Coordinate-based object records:
*** Block opens ***

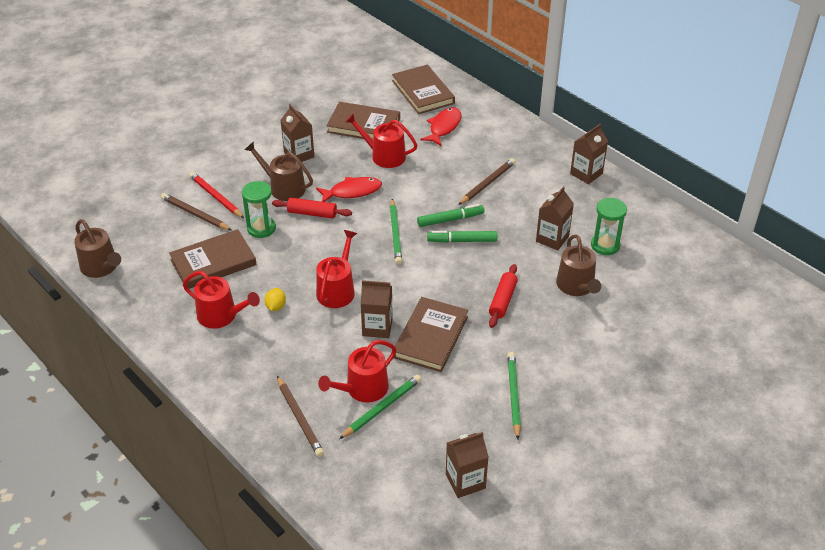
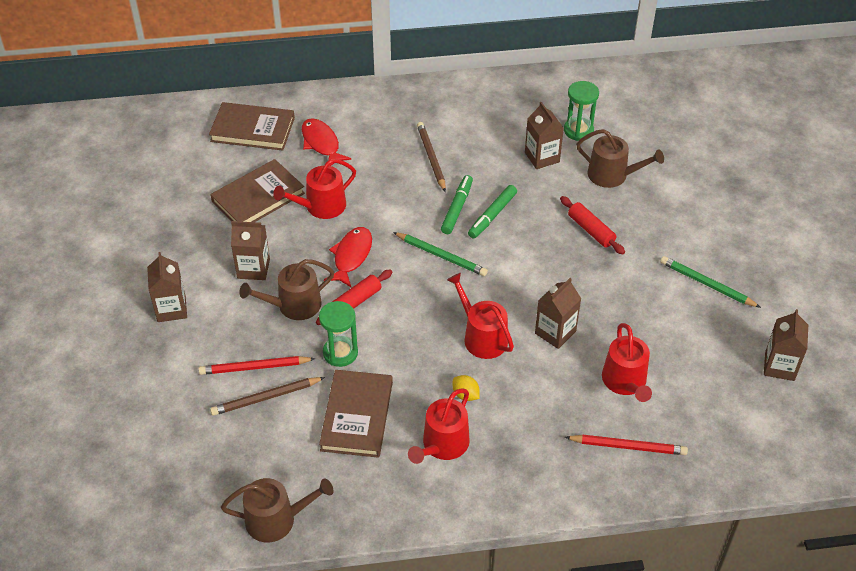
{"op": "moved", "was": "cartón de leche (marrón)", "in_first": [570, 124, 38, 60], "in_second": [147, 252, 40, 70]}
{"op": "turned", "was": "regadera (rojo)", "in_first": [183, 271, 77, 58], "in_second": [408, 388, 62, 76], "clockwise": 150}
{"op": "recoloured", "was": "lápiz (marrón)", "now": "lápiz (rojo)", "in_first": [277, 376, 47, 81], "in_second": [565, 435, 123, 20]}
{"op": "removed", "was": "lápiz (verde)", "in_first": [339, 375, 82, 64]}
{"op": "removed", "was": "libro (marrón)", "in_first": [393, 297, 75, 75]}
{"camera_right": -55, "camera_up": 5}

*** Block closes ***

TASK PROMPT -
Retrieve each line of the data in which the word "removed" can be found.

WORKED SOLUTION -
{"op": "removed", "was": "lápiz (verde)", "in_first": [339, 375, 82, 64]}
{"op": "removed", "was": "libro (marrón)", "in_first": [393, 297, 75, 75]}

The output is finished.